> _PROBLEM DETAILS_
Scan the listing below. Return every line containing the string "none".

> _DATA TO PROCESS_
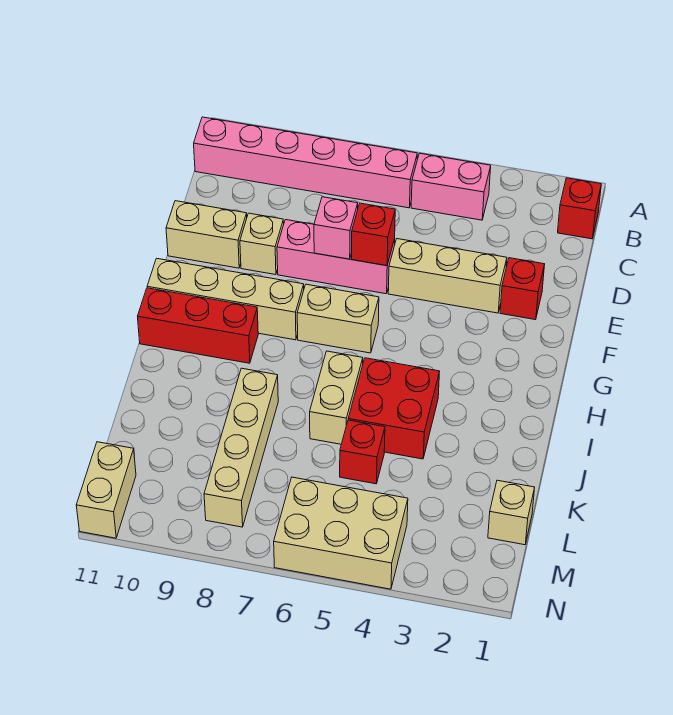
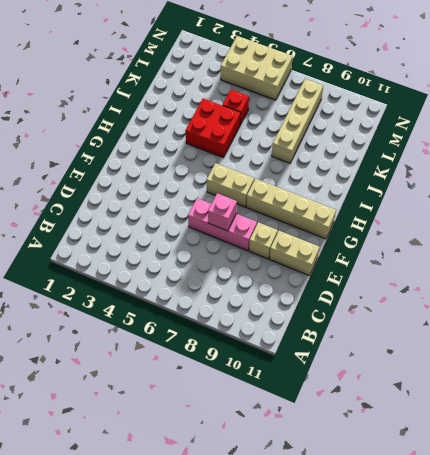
none -> red brick B1 level 1
none -> pink brick B4:B5 level 1
none -> pink brick B6:B11 level 1

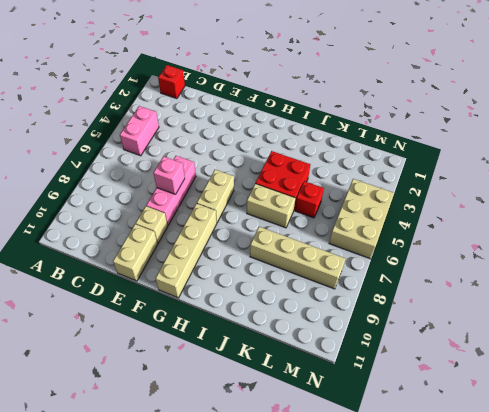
none -> pink brick B6:B11 level 1
none -> red brick E2 level 1
none -> tan brick E3:E5 level 1

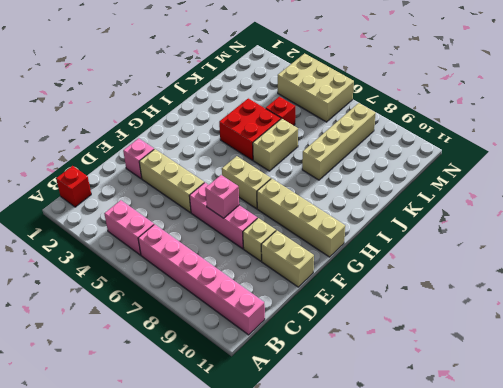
pink brick E2 level 1 -> red brick E2 level 1
none -> red brick H9:H11 level 1
none -> tan brick L1 level 1
none -> tan brick M11:N11 level 1

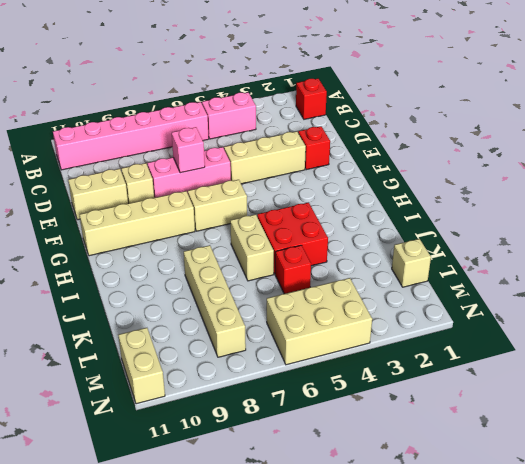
none -> red brick H9:H11 level 1
none -> red brick E6 level 2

> _RESPONSE_
none -> red brick B1 level 1
none -> pink brick B4:B5 level 1
none -> pink brick B6:B11 level 1
none -> pink brick B6:B11 level 1
none -> red brick E2 level 1
none -> tan brick E3:E5 level 1
none -> red brick H9:H11 level 1
none -> tan brick L1 level 1
none -> tan brick M11:N11 level 1
none -> red brick H9:H11 level 1
none -> red brick E6 level 2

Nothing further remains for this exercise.